Exercise details
Each record that follows must be reproduced exactly.

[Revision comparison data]

_ _ _ _ _

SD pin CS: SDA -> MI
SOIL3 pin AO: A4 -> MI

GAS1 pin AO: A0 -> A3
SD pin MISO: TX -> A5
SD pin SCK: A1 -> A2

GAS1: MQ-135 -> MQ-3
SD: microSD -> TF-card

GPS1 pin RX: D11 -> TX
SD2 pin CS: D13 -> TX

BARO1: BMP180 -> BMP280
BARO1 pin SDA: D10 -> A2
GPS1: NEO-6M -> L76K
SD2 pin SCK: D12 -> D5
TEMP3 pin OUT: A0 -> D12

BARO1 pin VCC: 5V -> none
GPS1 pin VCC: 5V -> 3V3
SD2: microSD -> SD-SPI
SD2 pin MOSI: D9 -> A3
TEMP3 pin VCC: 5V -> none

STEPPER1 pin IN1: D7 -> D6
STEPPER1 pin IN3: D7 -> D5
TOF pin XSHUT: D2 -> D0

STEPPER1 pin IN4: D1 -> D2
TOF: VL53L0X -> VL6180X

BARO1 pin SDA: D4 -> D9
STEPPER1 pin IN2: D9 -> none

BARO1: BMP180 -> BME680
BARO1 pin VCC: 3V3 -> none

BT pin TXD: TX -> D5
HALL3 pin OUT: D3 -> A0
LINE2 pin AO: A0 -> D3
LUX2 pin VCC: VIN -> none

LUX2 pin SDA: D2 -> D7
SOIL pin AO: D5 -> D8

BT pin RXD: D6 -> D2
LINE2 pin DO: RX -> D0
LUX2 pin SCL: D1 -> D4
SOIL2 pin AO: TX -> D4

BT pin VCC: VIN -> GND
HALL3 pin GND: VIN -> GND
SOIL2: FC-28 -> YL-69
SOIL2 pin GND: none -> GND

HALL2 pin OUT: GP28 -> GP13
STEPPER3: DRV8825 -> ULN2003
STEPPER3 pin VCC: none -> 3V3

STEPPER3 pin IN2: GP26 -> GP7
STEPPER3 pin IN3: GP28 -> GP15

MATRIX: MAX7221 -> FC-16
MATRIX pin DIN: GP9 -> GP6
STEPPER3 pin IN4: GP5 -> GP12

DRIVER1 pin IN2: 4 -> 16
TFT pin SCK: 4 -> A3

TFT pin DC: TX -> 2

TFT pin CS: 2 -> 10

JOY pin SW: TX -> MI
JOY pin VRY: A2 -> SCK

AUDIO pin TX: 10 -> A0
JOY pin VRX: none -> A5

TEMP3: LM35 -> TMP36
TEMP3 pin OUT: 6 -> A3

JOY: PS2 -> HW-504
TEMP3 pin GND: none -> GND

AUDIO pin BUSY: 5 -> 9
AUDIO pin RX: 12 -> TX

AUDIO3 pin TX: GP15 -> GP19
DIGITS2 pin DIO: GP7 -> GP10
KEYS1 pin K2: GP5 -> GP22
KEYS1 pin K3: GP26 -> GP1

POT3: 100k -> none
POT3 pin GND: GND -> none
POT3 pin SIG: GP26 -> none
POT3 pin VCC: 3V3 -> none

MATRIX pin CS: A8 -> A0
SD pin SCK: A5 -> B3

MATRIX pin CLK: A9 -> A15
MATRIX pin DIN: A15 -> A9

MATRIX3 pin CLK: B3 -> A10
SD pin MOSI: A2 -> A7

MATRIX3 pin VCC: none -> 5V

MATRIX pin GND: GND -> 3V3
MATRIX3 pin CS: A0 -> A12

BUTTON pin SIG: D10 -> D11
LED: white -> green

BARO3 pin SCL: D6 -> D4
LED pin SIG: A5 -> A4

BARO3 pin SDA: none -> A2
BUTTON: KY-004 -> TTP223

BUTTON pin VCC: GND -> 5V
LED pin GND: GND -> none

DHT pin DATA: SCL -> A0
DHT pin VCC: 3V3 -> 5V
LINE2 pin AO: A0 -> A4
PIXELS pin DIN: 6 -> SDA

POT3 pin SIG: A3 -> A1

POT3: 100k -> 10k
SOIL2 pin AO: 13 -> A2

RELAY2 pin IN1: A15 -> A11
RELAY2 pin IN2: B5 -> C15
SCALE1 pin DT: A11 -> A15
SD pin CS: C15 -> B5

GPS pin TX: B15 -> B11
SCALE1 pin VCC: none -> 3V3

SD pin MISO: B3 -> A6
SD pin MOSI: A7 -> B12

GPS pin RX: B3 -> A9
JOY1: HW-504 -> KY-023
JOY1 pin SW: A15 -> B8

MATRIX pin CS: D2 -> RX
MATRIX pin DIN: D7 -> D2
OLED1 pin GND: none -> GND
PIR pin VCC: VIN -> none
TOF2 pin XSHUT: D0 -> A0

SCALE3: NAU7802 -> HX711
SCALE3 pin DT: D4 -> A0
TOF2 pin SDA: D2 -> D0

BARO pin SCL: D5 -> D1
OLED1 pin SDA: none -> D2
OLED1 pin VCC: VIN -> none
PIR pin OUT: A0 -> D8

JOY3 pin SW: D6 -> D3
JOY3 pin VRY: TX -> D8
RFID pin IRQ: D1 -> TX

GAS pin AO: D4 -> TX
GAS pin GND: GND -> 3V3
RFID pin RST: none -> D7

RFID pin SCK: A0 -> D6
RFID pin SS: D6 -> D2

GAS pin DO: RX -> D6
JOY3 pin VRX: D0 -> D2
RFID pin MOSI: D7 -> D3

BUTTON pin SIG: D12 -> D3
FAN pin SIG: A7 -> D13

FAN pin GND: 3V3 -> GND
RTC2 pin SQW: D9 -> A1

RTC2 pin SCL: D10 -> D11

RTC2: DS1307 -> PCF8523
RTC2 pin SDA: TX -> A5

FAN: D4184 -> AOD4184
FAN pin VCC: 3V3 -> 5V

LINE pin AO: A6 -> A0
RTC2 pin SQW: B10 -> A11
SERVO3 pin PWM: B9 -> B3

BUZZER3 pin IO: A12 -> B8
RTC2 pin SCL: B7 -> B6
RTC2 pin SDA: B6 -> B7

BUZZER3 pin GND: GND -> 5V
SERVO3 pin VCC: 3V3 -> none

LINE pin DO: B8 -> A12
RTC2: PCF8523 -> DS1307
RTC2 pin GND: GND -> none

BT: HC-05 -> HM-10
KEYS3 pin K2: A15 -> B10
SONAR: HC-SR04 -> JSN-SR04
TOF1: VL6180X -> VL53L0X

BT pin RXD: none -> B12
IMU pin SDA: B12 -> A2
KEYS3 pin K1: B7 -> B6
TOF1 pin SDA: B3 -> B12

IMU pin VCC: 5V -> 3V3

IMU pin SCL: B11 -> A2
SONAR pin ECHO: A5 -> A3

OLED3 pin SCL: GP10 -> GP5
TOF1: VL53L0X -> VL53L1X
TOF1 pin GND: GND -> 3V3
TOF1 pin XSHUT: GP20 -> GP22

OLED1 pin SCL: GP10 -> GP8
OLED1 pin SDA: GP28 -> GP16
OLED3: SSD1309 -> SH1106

_ _ _ _ _

Solution to the exercise
SD pin CS: SDA -> MI
SOIL3 pin AO: A4 -> MI

GAS1 pin AO: A0 -> A3
SD pin MISO: TX -> A5
SD pin SCK: A1 -> A2

GAS1: MQ-135 -> MQ-3
SD: microSD -> TF-card

GPS1 pin RX: D11 -> TX
SD2 pin CS: D13 -> TX

BARO1: BMP180 -> BMP280
BARO1 pin SDA: D10 -> A2
GPS1: NEO-6M -> L76K
SD2 pin SCK: D12 -> D5
TEMP3 pin OUT: A0 -> D12

BARO1 pin VCC: 5V -> none
GPS1 pin VCC: 5V -> 3V3
SD2: microSD -> SD-SPI
SD2 pin MOSI: D9 -> A3
TEMP3 pin VCC: 5V -> none

STEPPER1 pin IN1: D7 -> D6
STEPPER1 pin IN3: D7 -> D5
TOF pin XSHUT: D2 -> D0

STEPPER1 pin IN4: D1 -> D2
TOF: VL53L0X -> VL6180X

BARO1 pin SDA: D4 -> D9
STEPPER1 pin IN2: D9 -> none

BARO1: BMP180 -> BME680
BARO1 pin VCC: 3V3 -> none

BT pin TXD: TX -> D5
HALL3 pin OUT: D3 -> A0
LINE2 pin AO: A0 -> D3
LUX2 pin VCC: VIN -> none

LUX2 pin SDA: D2 -> D7
SOIL pin AO: D5 -> D8

BT pin RXD: D6 -> D2
LINE2 pin DO: RX -> D0
LUX2 pin SCL: D1 -> D4
SOIL2 pin AO: TX -> D4

BT pin VCC: VIN -> GND
HALL3 pin GND: VIN -> GND
SOIL2: FC-28 -> YL-69
SOIL2 pin GND: none -> GND

HALL2 pin OUT: GP28 -> GP13
STEPPER3: DRV8825 -> ULN2003
STEPPER3 pin VCC: none -> 3V3

STEPPER3 pin IN2: GP26 -> GP7
STEPPER3 pin IN3: GP28 -> GP15

MATRIX: MAX7221 -> FC-16
MATRIX pin DIN: GP9 -> GP6
STEPPER3 pin IN4: GP5 -> GP12

DRIVER1 pin IN2: 4 -> 16
TFT pin SCK: 4 -> A3

TFT pin DC: TX -> 2

TFT pin CS: 2 -> 10

JOY pin SW: TX -> MI
JOY pin VRY: A2 -> SCK

AUDIO pin TX: 10 -> A0
JOY pin VRX: none -> A5

TEMP3: LM35 -> TMP36
TEMP3 pin OUT: 6 -> A3

JOY: PS2 -> HW-504
TEMP3 pin GND: none -> GND

AUDIO pin BUSY: 5 -> 9
AUDIO pin RX: 12 -> TX

AUDIO3 pin TX: GP15 -> GP19
DIGITS2 pin DIO: GP7 -> GP10
KEYS1 pin K2: GP5 -> GP22
KEYS1 pin K3: GP26 -> GP1

POT3: 100k -> none
POT3 pin GND: GND -> none
POT3 pin SIG: GP26 -> none
POT3 pin VCC: 3V3 -> none

MATRIX pin CS: A8 -> A0
SD pin SCK: A5 -> B3

MATRIX pin CLK: A9 -> A15
MATRIX pin DIN: A15 -> A9

MATRIX3 pin CLK: B3 -> A10
SD pin MOSI: A2 -> A7

MATRIX3 pin VCC: none -> 5V

MATRIX pin GND: GND -> 3V3
MATRIX3 pin CS: A0 -> A12

BUTTON pin SIG: D10 -> D11
LED: white -> green

BARO3 pin SCL: D6 -> D4
LED pin SIG: A5 -> A4

BARO3 pin SDA: none -> A2
BUTTON: KY-004 -> TTP223

BUTTON pin VCC: GND -> 5V
LED pin GND: GND -> none

DHT pin DATA: SCL -> A0
DHT pin VCC: 3V3 -> 5V
LINE2 pin AO: A0 -> A4
PIXELS pin DIN: 6 -> SDA

POT3 pin SIG: A3 -> A1

POT3: 100k -> 10k
SOIL2 pin AO: 13 -> A2

RELAY2 pin IN1: A15 -> A11
RELAY2 pin IN2: B5 -> C15
SCALE1 pin DT: A11 -> A15
SD pin CS: C15 -> B5

GPS pin TX: B15 -> B11
SCALE1 pin VCC: none -> 3V3

SD pin MISO: B3 -> A6
SD pin MOSI: A7 -> B12

GPS pin RX: B3 -> A9
JOY1: HW-504 -> KY-023
JOY1 pin SW: A15 -> B8

MATRIX pin CS: D2 -> RX
MATRIX pin DIN: D7 -> D2
OLED1 pin GND: none -> GND
PIR pin VCC: VIN -> none
TOF2 pin XSHUT: D0 -> A0

SCALE3: NAU7802 -> HX711
SCALE3 pin DT: D4 -> A0
TOF2 pin SDA: D2 -> D0

BARO pin SCL: D5 -> D1
OLED1 pin SDA: none -> D2
OLED1 pin VCC: VIN -> none
PIR pin OUT: A0 -> D8

JOY3 pin SW: D6 -> D3
JOY3 pin VRY: TX -> D8
RFID pin IRQ: D1 -> TX

GAS pin AO: D4 -> TX
GAS pin GND: GND -> 3V3
RFID pin RST: none -> D7

RFID pin SCK: A0 -> D6
RFID pin SS: D6 -> D2

GAS pin DO: RX -> D6
JOY3 pin VRX: D0 -> D2
RFID pin MOSI: D7 -> D3

BUTTON pin SIG: D12 -> D3
FAN pin SIG: A7 -> D13

FAN pin GND: 3V3 -> GND
RTC2 pin SQW: D9 -> A1

RTC2 pin SCL: D10 -> D11

RTC2: DS1307 -> PCF8523
RTC2 pin SDA: TX -> A5

FAN: D4184 -> AOD4184
FAN pin VCC: 3V3 -> 5V

LINE pin AO: A6 -> A0
RTC2 pin SQW: B10 -> A11
SERVO3 pin PWM: B9 -> B3

BUZZER3 pin IO: A12 -> B8
RTC2 pin SCL: B7 -> B6
RTC2 pin SDA: B6 -> B7

BUZZER3 pin GND: GND -> 5V
SERVO3 pin VCC: 3V3 -> none

LINE pin DO: B8 -> A12
RTC2: PCF8523 -> DS1307
RTC2 pin GND: GND -> none

BT: HC-05 -> HM-10
KEYS3 pin K2: A15 -> B10
SONAR: HC-SR04 -> JSN-SR04
TOF1: VL6180X -> VL53L0X

BT pin RXD: none -> B12
IMU pin SDA: B12 -> A2
KEYS3 pin K1: B7 -> B6
TOF1 pin SDA: B3 -> B12

IMU pin VCC: 5V -> 3V3

IMU pin SCL: B11 -> A2
SONAR pin ECHO: A5 -> A3

OLED3 pin SCL: GP10 -> GP5
TOF1: VL53L0X -> VL53L1X
TOF1 pin GND: GND -> 3V3
TOF1 pin XSHUT: GP20 -> GP22

OLED1 pin SCL: GP10 -> GP8
OLED1 pin SDA: GP28 -> GP16
OLED3: SSD1309 -> SH1106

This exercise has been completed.